* start *

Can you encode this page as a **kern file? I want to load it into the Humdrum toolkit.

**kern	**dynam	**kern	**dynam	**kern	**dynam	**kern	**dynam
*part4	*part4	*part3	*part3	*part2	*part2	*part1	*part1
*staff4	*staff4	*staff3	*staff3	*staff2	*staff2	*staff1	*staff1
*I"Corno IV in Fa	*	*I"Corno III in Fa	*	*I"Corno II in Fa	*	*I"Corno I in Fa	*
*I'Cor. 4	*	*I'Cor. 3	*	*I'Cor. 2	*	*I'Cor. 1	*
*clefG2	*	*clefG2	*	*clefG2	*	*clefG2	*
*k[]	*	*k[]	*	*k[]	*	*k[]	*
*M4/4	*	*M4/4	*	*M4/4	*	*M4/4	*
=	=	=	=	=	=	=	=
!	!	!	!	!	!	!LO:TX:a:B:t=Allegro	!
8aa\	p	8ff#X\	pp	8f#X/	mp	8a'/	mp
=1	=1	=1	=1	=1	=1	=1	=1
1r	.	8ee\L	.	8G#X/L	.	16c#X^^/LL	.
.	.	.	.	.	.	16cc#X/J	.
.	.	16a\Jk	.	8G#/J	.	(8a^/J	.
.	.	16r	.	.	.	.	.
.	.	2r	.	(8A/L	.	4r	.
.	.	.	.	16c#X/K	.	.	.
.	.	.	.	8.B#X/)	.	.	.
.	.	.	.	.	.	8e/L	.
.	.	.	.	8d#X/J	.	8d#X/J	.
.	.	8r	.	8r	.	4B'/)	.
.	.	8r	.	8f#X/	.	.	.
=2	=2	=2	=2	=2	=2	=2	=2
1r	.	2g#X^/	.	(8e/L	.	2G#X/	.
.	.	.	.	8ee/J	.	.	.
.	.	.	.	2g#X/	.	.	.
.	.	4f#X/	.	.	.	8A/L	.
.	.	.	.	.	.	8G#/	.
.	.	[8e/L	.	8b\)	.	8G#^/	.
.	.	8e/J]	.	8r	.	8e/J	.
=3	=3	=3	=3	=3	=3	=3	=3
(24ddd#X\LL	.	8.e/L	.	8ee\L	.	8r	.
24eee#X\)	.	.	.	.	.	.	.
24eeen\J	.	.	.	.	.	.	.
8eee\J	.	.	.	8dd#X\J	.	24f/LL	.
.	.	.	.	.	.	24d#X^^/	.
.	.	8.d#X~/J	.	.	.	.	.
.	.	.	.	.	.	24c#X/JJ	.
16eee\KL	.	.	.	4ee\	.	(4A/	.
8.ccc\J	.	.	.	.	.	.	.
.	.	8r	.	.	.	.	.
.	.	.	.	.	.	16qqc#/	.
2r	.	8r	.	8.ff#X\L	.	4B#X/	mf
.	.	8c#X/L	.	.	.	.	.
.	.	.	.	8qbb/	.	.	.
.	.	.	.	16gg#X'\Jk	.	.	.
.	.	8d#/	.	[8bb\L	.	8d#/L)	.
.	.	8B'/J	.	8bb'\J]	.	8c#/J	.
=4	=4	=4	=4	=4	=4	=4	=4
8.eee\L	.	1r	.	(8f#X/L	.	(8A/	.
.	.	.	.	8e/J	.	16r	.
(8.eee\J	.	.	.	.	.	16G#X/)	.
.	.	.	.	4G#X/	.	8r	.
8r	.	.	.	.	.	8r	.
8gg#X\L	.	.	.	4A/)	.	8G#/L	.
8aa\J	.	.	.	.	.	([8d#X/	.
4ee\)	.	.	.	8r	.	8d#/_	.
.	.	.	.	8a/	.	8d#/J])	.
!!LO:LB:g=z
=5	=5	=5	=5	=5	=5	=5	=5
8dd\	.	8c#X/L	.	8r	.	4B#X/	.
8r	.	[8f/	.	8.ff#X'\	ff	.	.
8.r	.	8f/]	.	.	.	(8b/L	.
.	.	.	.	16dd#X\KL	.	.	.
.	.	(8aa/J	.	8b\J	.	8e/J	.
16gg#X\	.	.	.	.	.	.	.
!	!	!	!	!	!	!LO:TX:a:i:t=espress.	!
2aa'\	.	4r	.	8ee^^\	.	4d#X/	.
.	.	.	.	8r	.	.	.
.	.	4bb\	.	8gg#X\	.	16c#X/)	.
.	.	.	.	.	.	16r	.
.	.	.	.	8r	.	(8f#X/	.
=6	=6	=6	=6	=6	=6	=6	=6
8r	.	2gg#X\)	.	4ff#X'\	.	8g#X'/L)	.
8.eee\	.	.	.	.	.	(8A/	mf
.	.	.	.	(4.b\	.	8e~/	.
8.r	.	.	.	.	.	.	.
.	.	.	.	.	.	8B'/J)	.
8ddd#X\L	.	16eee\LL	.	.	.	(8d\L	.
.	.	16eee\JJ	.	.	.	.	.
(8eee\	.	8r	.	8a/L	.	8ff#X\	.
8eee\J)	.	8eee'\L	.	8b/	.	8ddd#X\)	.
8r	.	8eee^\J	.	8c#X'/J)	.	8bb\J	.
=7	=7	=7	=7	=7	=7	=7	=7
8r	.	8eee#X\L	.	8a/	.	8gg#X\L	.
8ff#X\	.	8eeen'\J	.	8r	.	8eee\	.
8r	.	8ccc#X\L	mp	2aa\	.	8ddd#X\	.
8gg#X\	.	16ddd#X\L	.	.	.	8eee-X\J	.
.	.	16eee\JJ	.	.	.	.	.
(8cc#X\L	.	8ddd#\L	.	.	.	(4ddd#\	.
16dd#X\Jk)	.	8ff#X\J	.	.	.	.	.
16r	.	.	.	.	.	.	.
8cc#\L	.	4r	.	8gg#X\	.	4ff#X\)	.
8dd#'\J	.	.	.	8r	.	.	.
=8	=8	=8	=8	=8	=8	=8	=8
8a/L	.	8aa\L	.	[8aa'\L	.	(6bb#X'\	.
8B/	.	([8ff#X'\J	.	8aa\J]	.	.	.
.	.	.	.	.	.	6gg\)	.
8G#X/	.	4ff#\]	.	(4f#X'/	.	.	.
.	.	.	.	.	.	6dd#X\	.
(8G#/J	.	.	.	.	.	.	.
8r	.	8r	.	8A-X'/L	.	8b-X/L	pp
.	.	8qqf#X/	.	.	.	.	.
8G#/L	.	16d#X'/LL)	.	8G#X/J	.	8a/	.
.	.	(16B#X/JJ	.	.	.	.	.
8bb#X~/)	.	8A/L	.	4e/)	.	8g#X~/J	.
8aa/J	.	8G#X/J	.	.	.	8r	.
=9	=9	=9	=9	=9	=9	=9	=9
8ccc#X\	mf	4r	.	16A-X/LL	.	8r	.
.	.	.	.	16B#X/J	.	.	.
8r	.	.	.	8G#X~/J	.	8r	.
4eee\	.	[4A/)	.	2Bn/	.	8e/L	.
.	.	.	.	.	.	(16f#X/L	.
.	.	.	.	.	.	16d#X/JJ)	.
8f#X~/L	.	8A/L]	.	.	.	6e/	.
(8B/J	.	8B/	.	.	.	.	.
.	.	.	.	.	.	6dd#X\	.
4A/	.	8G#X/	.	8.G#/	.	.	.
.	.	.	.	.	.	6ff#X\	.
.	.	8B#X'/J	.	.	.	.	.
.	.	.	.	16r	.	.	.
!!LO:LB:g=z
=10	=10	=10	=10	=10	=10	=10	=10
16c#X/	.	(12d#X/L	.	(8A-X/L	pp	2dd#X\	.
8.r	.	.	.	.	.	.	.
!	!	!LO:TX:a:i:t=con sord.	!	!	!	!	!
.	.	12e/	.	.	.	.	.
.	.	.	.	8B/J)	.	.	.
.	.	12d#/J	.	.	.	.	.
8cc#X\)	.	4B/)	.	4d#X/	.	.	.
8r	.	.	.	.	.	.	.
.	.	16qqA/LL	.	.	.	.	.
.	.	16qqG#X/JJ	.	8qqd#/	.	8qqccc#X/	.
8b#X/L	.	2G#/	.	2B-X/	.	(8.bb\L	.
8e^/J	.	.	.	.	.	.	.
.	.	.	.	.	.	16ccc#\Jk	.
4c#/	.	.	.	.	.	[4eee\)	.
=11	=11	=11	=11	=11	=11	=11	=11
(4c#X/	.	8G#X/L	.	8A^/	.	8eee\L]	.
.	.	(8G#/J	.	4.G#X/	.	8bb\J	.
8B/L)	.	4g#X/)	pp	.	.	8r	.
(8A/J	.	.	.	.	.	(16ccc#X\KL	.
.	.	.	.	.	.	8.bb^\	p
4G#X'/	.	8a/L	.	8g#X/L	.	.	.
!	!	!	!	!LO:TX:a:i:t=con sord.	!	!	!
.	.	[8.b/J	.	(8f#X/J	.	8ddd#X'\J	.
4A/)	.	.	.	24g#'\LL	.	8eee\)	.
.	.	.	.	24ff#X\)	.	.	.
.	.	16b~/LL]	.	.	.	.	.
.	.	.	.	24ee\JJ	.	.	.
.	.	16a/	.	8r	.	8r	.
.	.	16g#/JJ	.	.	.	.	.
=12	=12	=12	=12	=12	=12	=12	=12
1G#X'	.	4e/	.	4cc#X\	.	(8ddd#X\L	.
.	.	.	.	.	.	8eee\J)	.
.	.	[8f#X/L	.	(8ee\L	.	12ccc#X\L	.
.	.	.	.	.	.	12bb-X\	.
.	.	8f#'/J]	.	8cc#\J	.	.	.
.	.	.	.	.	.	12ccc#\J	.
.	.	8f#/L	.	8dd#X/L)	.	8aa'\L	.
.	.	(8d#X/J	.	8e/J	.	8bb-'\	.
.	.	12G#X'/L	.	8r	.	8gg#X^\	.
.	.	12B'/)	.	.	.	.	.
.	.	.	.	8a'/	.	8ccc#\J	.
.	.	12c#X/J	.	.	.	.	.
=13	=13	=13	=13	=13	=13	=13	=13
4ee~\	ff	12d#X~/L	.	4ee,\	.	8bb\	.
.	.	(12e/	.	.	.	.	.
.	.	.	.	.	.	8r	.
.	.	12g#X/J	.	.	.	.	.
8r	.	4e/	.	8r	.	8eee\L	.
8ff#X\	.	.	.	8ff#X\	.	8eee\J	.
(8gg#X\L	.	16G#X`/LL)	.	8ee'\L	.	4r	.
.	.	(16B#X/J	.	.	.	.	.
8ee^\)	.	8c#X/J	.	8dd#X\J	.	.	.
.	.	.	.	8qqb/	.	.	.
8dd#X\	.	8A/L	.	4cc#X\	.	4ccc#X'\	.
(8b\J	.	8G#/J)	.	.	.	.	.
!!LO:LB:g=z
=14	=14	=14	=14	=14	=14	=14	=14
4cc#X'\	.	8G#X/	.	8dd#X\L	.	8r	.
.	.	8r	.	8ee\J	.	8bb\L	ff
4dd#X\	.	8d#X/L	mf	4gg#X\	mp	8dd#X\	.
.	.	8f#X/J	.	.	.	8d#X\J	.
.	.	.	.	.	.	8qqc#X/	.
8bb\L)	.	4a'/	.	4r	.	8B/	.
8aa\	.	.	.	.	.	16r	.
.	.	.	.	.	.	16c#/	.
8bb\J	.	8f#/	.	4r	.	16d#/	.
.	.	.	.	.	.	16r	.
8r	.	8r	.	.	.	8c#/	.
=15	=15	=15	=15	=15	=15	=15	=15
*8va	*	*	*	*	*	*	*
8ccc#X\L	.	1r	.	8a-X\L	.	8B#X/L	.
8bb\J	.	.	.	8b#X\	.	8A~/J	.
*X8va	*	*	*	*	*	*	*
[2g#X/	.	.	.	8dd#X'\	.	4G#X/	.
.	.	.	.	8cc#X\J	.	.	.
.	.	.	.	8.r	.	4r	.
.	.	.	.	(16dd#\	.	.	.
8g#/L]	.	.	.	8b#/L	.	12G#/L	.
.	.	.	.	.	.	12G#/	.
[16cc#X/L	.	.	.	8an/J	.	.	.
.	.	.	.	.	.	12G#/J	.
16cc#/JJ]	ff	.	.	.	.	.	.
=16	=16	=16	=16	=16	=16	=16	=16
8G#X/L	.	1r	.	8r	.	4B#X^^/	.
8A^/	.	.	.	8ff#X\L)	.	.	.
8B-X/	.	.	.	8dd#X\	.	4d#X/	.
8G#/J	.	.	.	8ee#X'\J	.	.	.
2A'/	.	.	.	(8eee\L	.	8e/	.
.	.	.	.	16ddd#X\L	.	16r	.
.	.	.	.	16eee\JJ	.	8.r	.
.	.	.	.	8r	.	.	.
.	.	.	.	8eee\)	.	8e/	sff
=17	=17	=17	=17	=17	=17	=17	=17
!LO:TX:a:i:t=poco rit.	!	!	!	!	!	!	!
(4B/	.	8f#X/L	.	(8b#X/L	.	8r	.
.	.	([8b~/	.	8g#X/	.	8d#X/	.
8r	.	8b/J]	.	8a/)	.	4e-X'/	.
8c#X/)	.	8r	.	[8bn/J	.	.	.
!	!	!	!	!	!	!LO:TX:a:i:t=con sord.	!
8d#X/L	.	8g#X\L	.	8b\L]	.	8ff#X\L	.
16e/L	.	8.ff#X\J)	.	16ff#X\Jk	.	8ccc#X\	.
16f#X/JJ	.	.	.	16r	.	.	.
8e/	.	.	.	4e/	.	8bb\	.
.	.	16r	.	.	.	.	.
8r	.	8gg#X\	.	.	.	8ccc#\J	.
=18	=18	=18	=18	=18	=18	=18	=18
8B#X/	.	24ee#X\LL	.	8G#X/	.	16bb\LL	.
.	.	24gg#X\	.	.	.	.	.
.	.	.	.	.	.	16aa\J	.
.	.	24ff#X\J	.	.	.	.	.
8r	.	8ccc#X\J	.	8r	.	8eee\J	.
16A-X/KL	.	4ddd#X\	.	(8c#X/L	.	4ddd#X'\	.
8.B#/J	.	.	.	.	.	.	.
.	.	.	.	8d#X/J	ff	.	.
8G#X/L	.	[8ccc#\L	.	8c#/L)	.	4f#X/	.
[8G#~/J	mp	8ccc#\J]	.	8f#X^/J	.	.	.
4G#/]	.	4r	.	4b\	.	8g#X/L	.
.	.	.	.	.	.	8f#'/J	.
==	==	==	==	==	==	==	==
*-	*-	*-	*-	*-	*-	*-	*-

* end *

(What is being asked): Gather every line from the items above that contains the string "sord". Case counts.

(Task result):
!	!	!LO:TX:a:i:t=con sord.	!	!	!	!	!
!	!	!	!	!LO:TX:a:i:t=con sord.	!	!	!
!	!	!	!	!	!	!LO:TX:a:i:t=con sord.	!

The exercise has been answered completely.